───── GIVEN RECORDS ─────

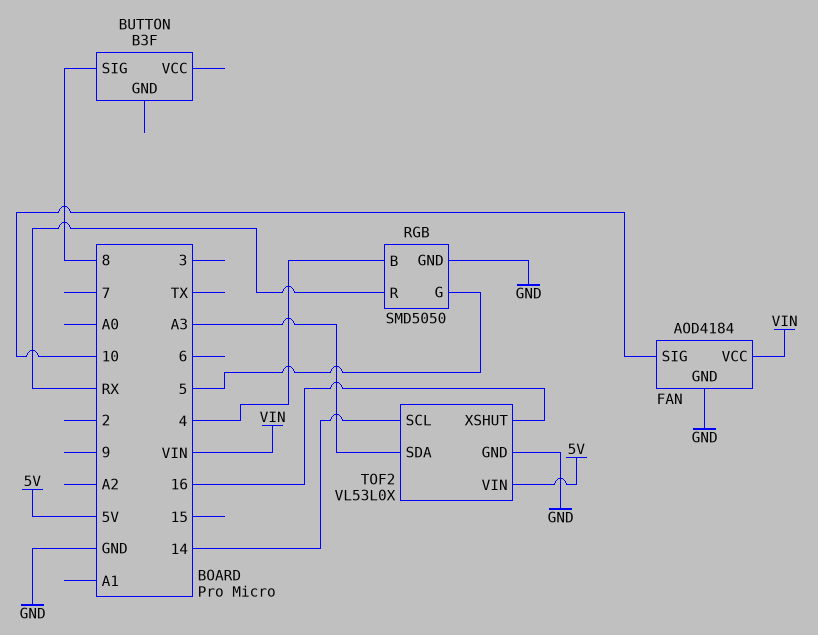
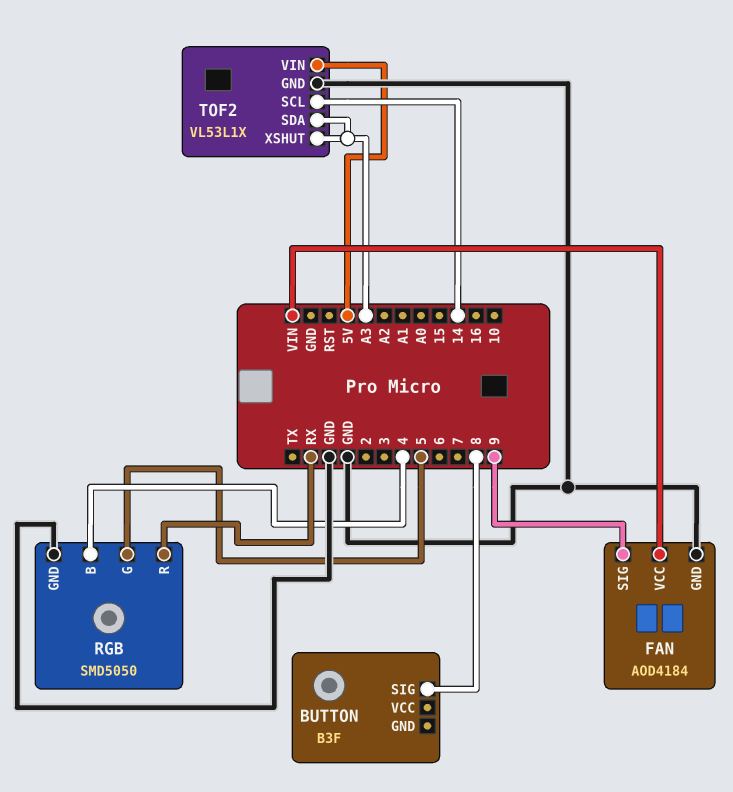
FAN pin SIG: 10 -> 9
TOF2: VL53L0X -> VL53L1X
TOF2 pin XSHUT: 16 -> A3

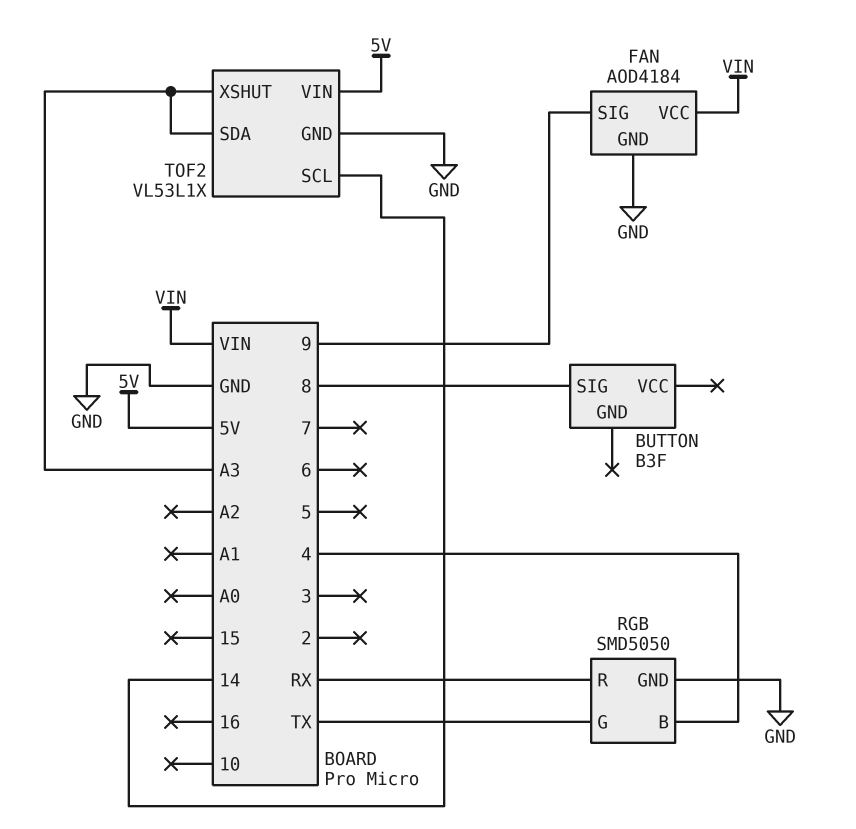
RGB pin G: 5 -> TX

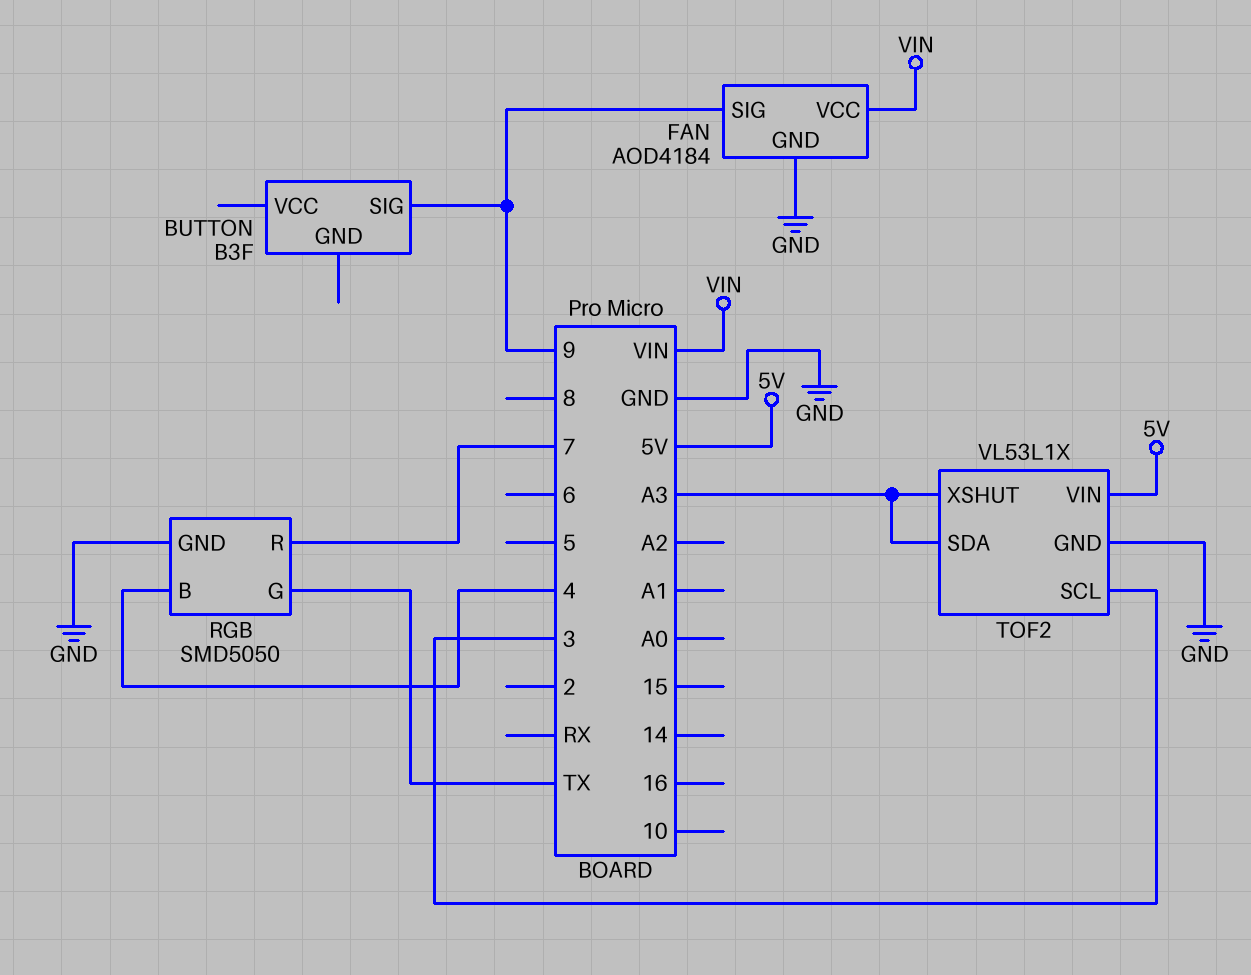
BUTTON pin SIG: 8 -> 9
RGB pin R: RX -> 7
TOF2 pin SCL: 14 -> 3

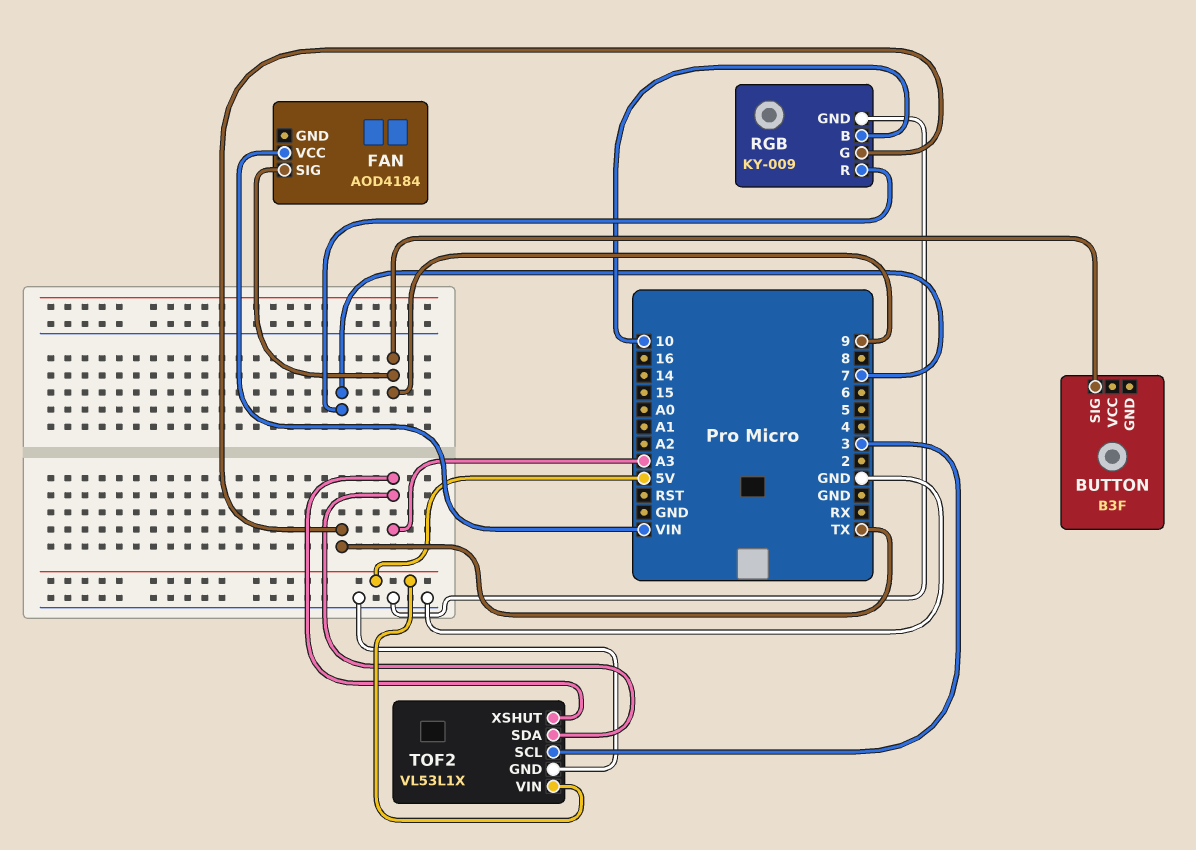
FAN pin GND: GND -> none
RGB: SMD5050 -> KY-009
RGB pin B: 4 -> 10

─────

- [WHAT YOU WILL DO]: What is needed here is an exact repetition of the listing above, pictures excluded.

- [RESPONSE TO THE EXERCISE]:
FAN pin SIG: 10 -> 9
TOF2: VL53L0X -> VL53L1X
TOF2 pin XSHUT: 16 -> A3

RGB pin G: 5 -> TX

BUTTON pin SIG: 8 -> 9
RGB pin R: RX -> 7
TOF2 pin SCL: 14 -> 3

FAN pin GND: GND -> none
RGB: SMD5050 -> KY-009
RGB pin B: 4 -> 10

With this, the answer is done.